(Extracted records)
[Start of Attachment]
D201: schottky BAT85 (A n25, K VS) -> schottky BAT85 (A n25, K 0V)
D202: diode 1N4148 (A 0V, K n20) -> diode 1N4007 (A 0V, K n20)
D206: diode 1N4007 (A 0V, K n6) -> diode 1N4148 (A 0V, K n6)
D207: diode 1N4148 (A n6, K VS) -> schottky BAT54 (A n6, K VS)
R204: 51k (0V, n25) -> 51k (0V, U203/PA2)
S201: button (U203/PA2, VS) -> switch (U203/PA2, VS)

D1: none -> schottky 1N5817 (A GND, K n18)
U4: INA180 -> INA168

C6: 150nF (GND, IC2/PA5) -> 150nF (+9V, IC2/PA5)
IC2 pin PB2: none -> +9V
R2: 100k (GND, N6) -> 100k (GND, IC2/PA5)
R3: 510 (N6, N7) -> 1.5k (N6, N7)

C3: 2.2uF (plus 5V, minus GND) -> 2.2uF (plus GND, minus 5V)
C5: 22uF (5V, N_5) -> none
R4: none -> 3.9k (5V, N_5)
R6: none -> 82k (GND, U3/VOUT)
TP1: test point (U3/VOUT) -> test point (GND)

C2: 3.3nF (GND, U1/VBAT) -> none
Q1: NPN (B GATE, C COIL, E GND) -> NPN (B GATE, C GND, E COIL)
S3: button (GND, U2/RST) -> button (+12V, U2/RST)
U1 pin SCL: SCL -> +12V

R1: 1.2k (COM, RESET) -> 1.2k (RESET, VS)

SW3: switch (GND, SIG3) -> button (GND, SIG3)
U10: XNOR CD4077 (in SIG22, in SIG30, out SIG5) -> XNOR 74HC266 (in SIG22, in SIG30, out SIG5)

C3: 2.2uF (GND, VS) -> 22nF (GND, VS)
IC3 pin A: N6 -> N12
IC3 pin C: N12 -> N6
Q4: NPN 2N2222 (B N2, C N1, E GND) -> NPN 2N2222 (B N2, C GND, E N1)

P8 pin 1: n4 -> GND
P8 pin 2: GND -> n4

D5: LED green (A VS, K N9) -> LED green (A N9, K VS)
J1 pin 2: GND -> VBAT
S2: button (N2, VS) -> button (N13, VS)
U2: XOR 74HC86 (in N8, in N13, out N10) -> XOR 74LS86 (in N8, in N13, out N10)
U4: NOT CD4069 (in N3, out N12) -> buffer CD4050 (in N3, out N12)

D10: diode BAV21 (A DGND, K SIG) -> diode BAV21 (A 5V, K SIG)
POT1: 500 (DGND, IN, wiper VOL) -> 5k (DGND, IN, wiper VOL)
[End of Attachment]
■ How to complete this task: Write out every record shown above, word for word.

■ Solution to this problem:
D201: schottky BAT85 (A n25, K VS) -> schottky BAT85 (A n25, K 0V)
D202: diode 1N4148 (A 0V, K n20) -> diode 1N4007 (A 0V, K n20)
D206: diode 1N4007 (A 0V, K n6) -> diode 1N4148 (A 0V, K n6)
D207: diode 1N4148 (A n6, K VS) -> schottky BAT54 (A n6, K VS)
R204: 51k (0V, n25) -> 51k (0V, U203/PA2)
S201: button (U203/PA2, VS) -> switch (U203/PA2, VS)

D1: none -> schottky 1N5817 (A GND, K n18)
U4: INA180 -> INA168

C6: 150nF (GND, IC2/PA5) -> 150nF (+9V, IC2/PA5)
IC2 pin PB2: none -> +9V
R2: 100k (GND, N6) -> 100k (GND, IC2/PA5)
R3: 510 (N6, N7) -> 1.5k (N6, N7)

C3: 2.2uF (plus 5V, minus GND) -> 2.2uF (plus GND, minus 5V)
C5: 22uF (5V, N_5) -> none
R4: none -> 3.9k (5V, N_5)
R6: none -> 82k (GND, U3/VOUT)
TP1: test point (U3/VOUT) -> test point (GND)

C2: 3.3nF (GND, U1/VBAT) -> none
Q1: NPN (B GATE, C COIL, E GND) -> NPN (B GATE, C GND, E COIL)
S3: button (GND, U2/RST) -> button (+12V, U2/RST)
U1 pin SCL: SCL -> +12V

R1: 1.2k (COM, RESET) -> 1.2k (RESET, VS)

SW3: switch (GND, SIG3) -> button (GND, SIG3)
U10: XNOR CD4077 (in SIG22, in SIG30, out SIG5) -> XNOR 74HC266 (in SIG22, in SIG30, out SIG5)

C3: 2.2uF (GND, VS) -> 22nF (GND, VS)
IC3 pin A: N6 -> N12
IC3 pin C: N12 -> N6
Q4: NPN 2N2222 (B N2, C N1, E GND) -> NPN 2N2222 (B N2, C GND, E N1)

P8 pin 1: n4 -> GND
P8 pin 2: GND -> n4

D5: LED green (A VS, K N9) -> LED green (A N9, K VS)
J1 pin 2: GND -> VBAT
S2: button (N2, VS) -> button (N13, VS)
U2: XOR 74HC86 (in N8, in N13, out N10) -> XOR 74LS86 (in N8, in N13, out N10)
U4: NOT CD4069 (in N3, out N12) -> buffer CD4050 (in N3, out N12)

D10: diode BAV21 (A DGND, K SIG) -> diode BAV21 (A 5V, K SIG)
POT1: 500 (DGND, IN, wiper VOL) -> 5k (DGND, IN, wiper VOL)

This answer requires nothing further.